## Work to be completed
Copy out every one of the entries below word for word, keeping each line in its original order.

## Records supplied
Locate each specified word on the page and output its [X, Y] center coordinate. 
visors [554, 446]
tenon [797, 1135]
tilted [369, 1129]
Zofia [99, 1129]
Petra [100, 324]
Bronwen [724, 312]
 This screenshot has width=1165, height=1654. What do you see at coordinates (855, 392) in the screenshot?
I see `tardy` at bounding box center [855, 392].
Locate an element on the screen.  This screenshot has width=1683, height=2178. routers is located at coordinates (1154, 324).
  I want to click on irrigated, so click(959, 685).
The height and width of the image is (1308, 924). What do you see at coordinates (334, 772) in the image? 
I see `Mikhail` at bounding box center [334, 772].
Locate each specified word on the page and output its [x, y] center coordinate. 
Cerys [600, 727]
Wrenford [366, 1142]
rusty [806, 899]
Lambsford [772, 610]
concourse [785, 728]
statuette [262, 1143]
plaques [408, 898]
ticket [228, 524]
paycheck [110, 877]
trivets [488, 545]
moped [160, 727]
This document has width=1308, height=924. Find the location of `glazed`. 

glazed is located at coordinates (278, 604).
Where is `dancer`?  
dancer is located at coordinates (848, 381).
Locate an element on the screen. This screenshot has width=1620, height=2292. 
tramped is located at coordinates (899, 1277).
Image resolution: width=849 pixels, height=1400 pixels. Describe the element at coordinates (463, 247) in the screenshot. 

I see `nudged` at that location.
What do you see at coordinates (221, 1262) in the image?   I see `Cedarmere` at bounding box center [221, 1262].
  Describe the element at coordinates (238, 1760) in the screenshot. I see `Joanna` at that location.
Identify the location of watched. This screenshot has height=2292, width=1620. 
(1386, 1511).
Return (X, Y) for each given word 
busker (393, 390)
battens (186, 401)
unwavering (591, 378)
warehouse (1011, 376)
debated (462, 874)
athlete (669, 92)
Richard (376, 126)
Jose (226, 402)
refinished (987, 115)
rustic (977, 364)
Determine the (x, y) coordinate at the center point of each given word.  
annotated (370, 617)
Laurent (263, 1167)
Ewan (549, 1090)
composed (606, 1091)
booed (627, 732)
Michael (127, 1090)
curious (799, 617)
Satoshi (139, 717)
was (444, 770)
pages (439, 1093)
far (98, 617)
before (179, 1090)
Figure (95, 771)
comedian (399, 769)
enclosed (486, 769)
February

## Answer in full
Locate each specified word on the page and output its [X, Y] center coordinate. 
visors [554, 446]
tenon [797, 1135]
tilted [369, 1129]
Zofia [99, 1129]
Petra [100, 324]
Bronwen [724, 312]
 This screenshot has width=1165, height=1654. What do you see at coordinates (855, 392) in the screenshot?
I see `tardy` at bounding box center [855, 392].
Locate an element on the screen.  This screenshot has width=1683, height=2178. routers is located at coordinates (1154, 324).
  I want to click on irrigated, so click(959, 685).
The height and width of the image is (1308, 924). What do you see at coordinates (334, 772) in the image? 
I see `Mikhail` at bounding box center [334, 772].
Locate each specified word on the page and output its [x, y] center coordinate. 
Cerys [600, 727]
Wrenford [366, 1142]
rusty [806, 899]
Lambsford [772, 610]
concourse [785, 728]
statuette [262, 1143]
plaques [408, 898]
ticket [228, 524]
paycheck [110, 877]
trivets [488, 545]
moped [160, 727]
This document has width=1308, height=924. Find the location of `glazed`. 

glazed is located at coordinates (278, 604).
Where is `dancer`?  
dancer is located at coordinates (848, 381).
Locate an element on the screen. This screenshot has width=1620, height=2292. 
tramped is located at coordinates (899, 1277).
Image resolution: width=849 pixels, height=1400 pixels. Describe the element at coordinates (463, 247) in the screenshot. 

I see `nudged` at that location.
What do you see at coordinates (221, 1262) in the image?   I see `Cedarmere` at bounding box center [221, 1262].
  Describe the element at coordinates (238, 1760) in the screenshot. I see `Joanna` at that location.
Identify the location of watched. This screenshot has height=2292, width=1620. 
(1386, 1511).
Return (X, Y) for each given word 
busker (393, 390)
battens (186, 401)
unwavering (591, 378)
warehouse (1011, 376)
debated (462, 874)
athlete (669, 92)
Richard (376, 126)
Jose (226, 402)
refinished (987, 115)
rustic (977, 364)
Determine the (x, y) coordinate at the center point of each given word.  
annotated (370, 617)
Laurent (263, 1167)
Ewan (549, 1090)
composed (606, 1091)
booed (627, 732)
Michael (127, 1090)
curious (799, 617)
Satoshi (139, 717)
was (444, 770)
pages (439, 1093)
far (98, 617)
before (179, 1090)
Figure (95, 771)
comedian (399, 769)
enclosed (486, 769)
February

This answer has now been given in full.